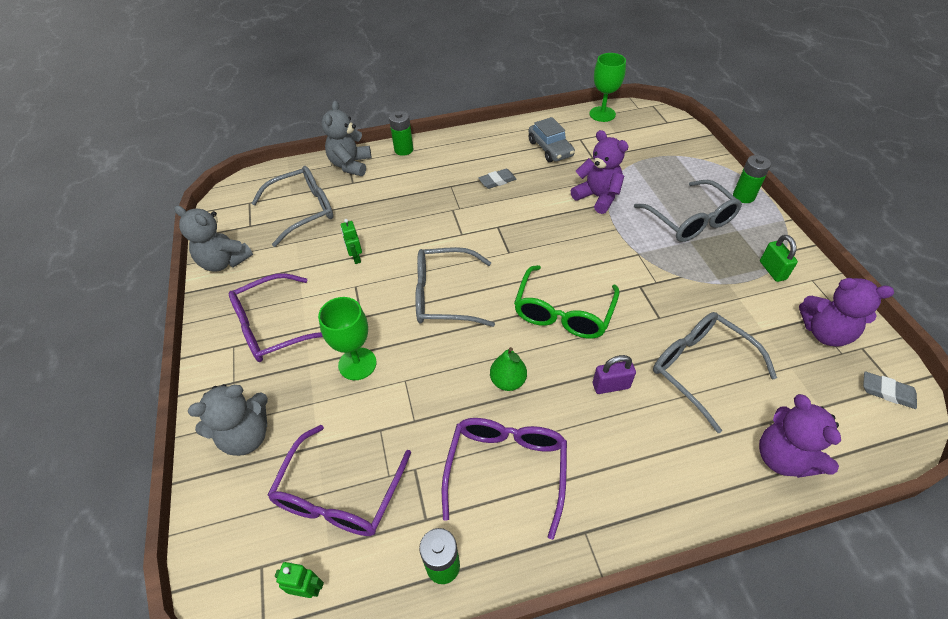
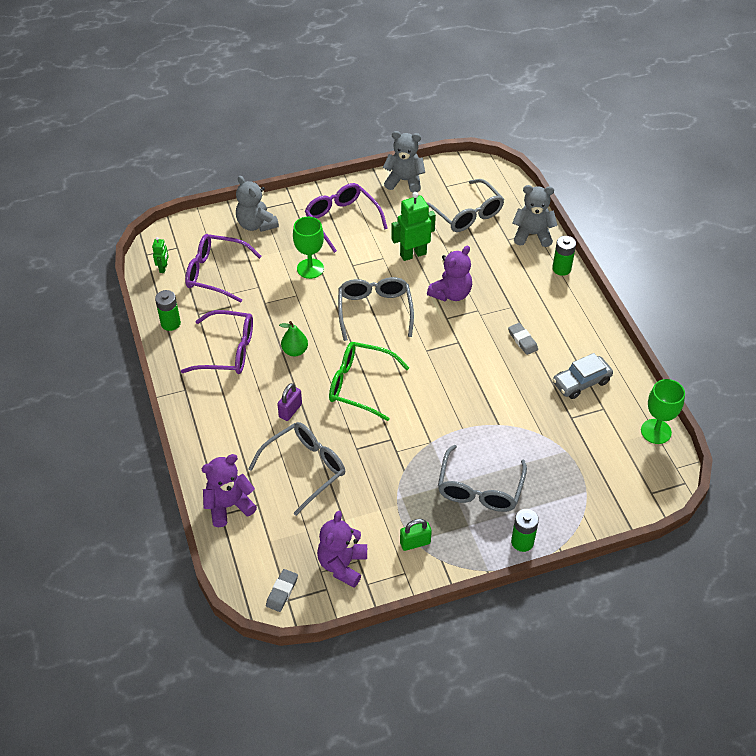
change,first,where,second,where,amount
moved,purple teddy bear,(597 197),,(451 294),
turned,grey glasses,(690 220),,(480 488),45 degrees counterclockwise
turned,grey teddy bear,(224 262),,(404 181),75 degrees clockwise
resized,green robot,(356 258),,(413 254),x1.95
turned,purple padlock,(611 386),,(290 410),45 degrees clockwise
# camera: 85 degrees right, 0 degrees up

= = = =

| ASSIGNED TASK |
Pictures don't belong in the copy. Restate all the entries exactly.

| WRITTEN ANSWER |
change,first,where,second,where,amount
moved,purple teddy bear,(597 197),,(451 294),
turned,grey glasses,(690 220),,(480 488),45 degrees counterclockwise
turned,grey teddy bear,(224 262),,(404 181),75 degrees clockwise
resized,green robot,(356 258),,(413 254),x1.95
turned,purple padlock,(611 386),,(290 410),45 degrees clockwise
# camera: 85 degrees right, 0 degrees up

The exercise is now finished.